### The task
With pictures left out, extract every line between the start of the records below and the line holding "bench: (283, 207) -> (373, 347), moved", inclusive.

***** Data supplied *****

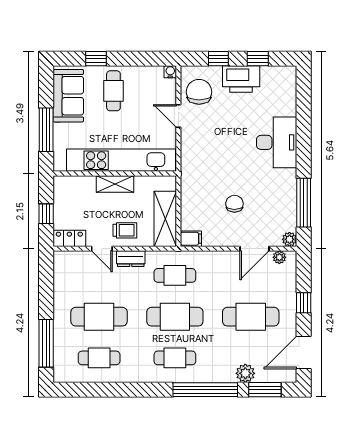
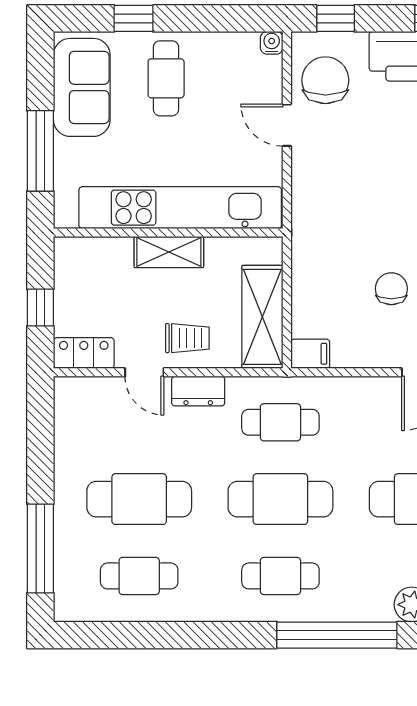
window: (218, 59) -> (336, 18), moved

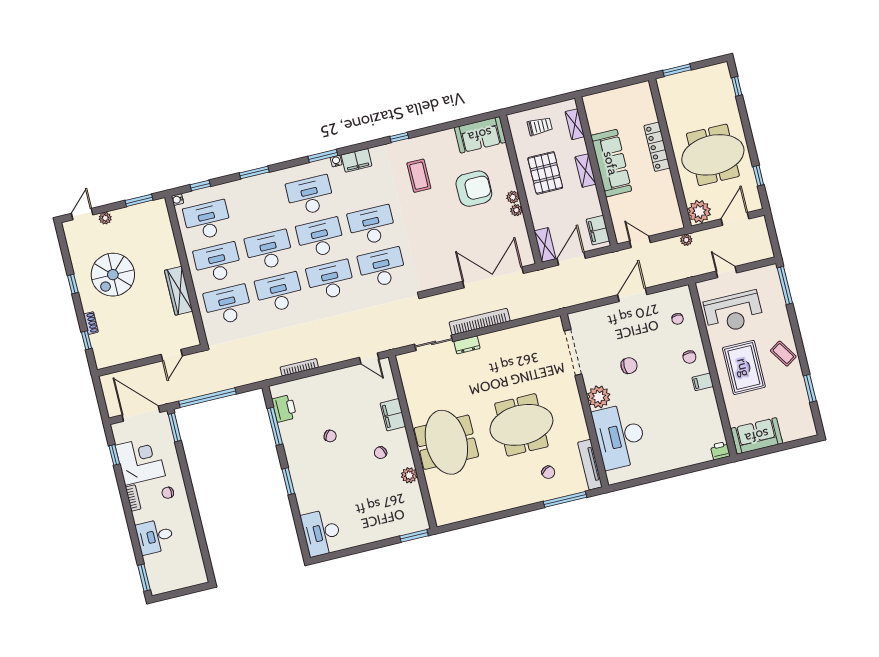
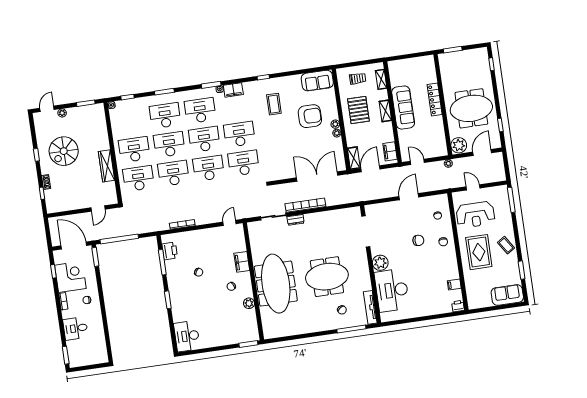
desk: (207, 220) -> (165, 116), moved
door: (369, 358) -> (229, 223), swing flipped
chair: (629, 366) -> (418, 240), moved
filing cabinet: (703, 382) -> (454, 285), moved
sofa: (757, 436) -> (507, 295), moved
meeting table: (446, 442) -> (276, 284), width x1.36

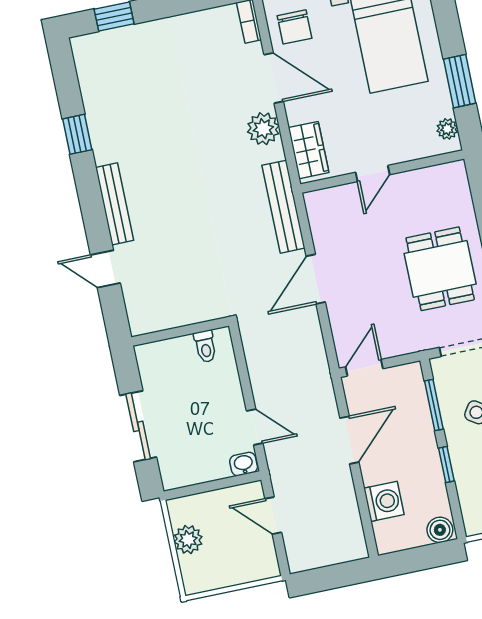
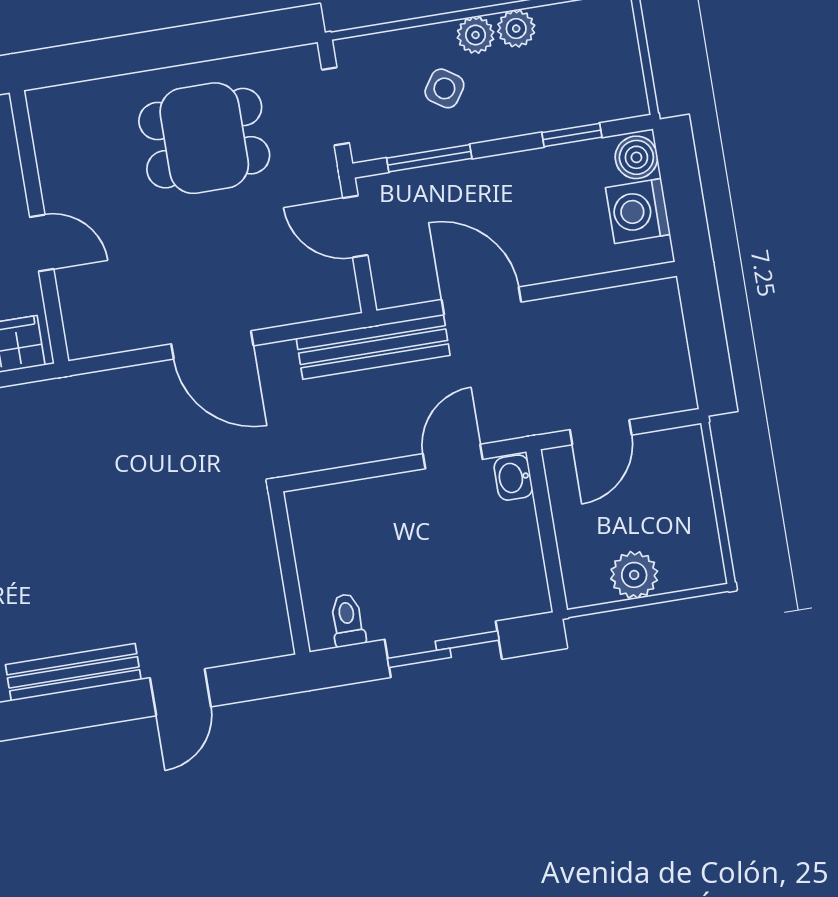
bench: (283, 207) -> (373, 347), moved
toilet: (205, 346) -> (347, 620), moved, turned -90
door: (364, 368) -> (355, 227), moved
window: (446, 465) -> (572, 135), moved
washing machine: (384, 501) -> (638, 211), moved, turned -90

*****

### Solution to the problem
window: (218, 59) -> (336, 18), moved

desk: (207, 220) -> (165, 116), moved
door: (369, 358) -> (229, 223), swing flipped
chair: (629, 366) -> (418, 240), moved
filing cabinet: (703, 382) -> (454, 285), moved
sofa: (757, 436) -> (507, 295), moved
meeting table: (446, 442) -> (276, 284), width x1.36

bench: (283, 207) -> (373, 347), moved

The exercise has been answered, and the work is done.